:: PROVIDED RECORDS ::

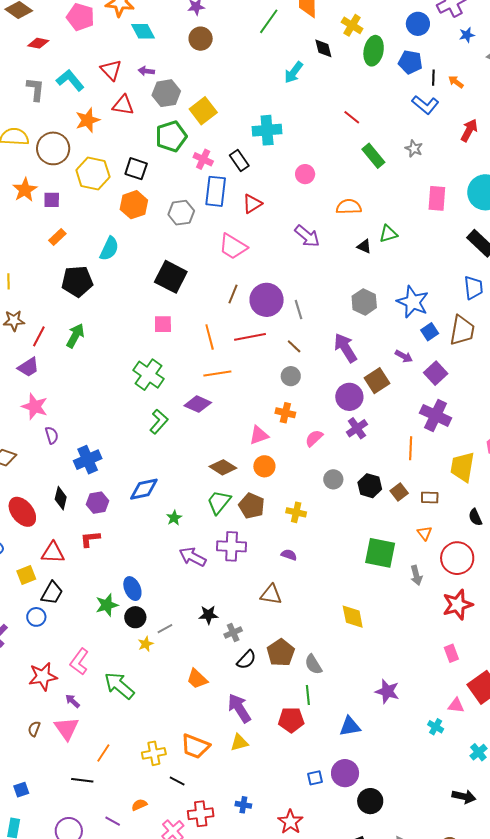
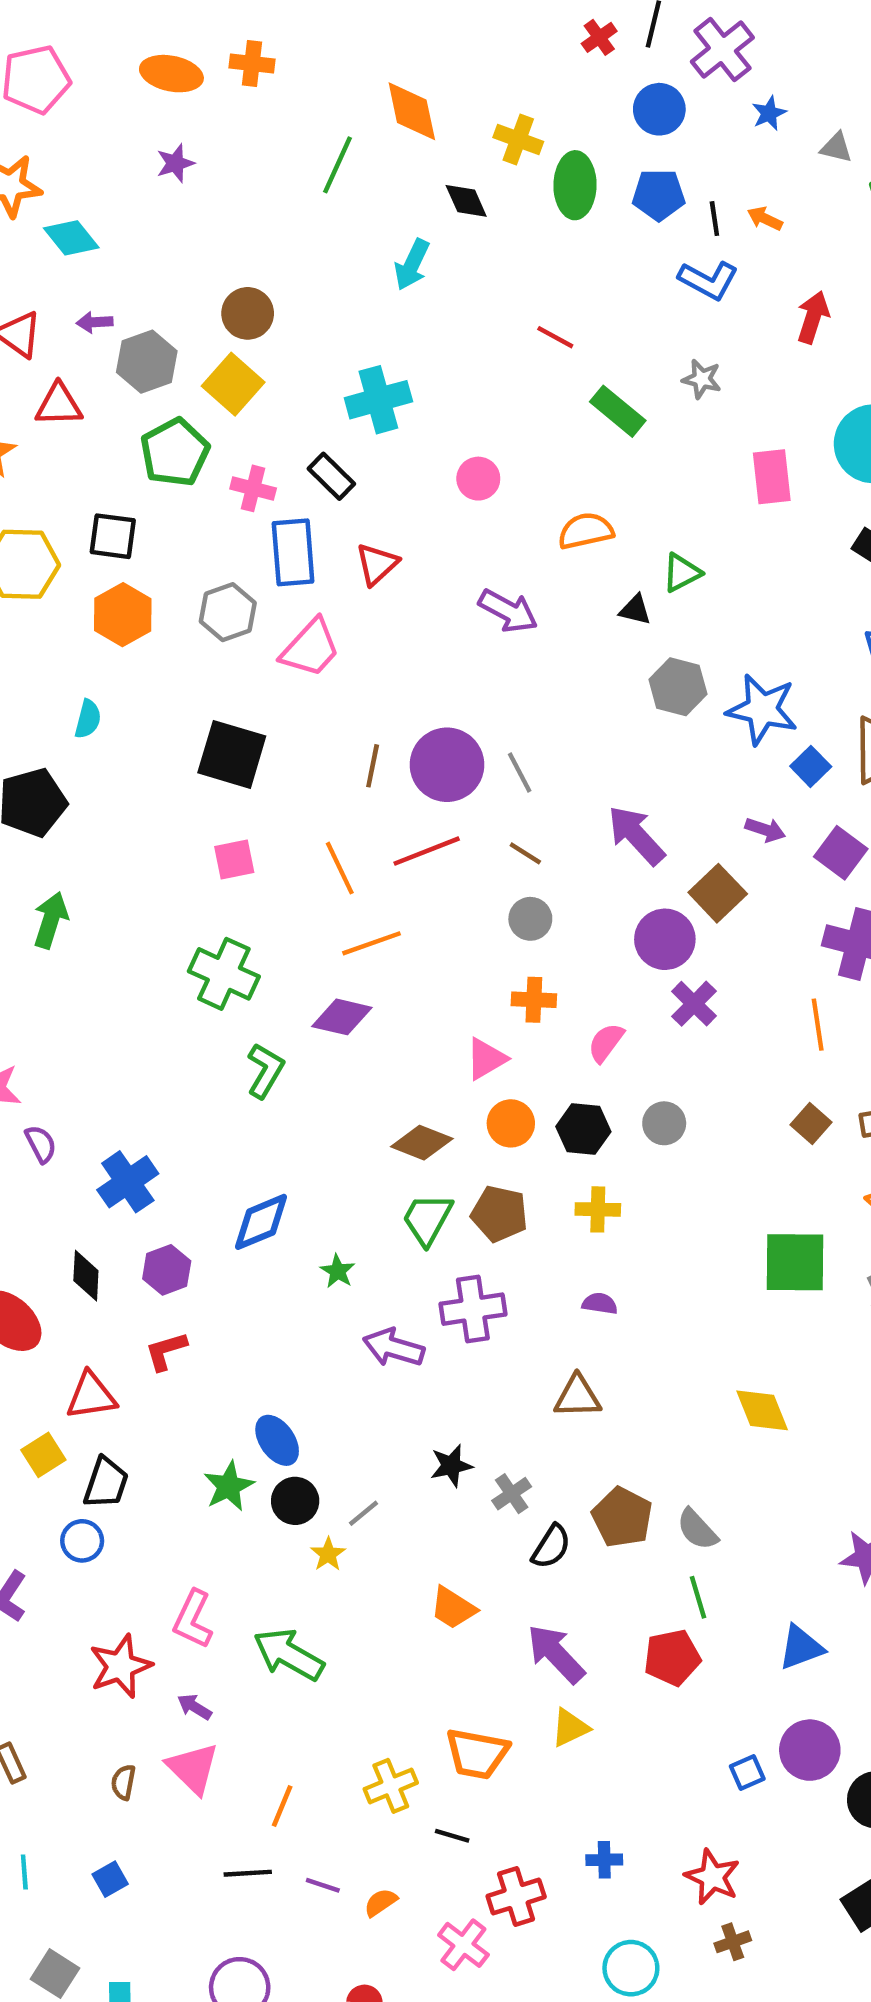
brown circle: (201, 39) -> (248, 313), moved
pink trapezoid: (233, 246) -> (310, 648), moved, turned -68
cyan semicircle: (109, 249) -> (88, 719), size x0.7
gray hexagon: (364, 302) -> (678, 687), moved
black hexagon: (370, 486) -> (583, 1129), moved
blue square: (21, 790) -> (110, 1879), moved
purple line: (113, 821) -> (323, 1885), moved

:::

* **WHAT TO PRODUCE**
When the entries above show the word "hexagon" in a line, copy that line out.

* **THE ANSWER**
gray hexagon: (364, 302) -> (678, 687), moved
black hexagon: (370, 486) -> (583, 1129), moved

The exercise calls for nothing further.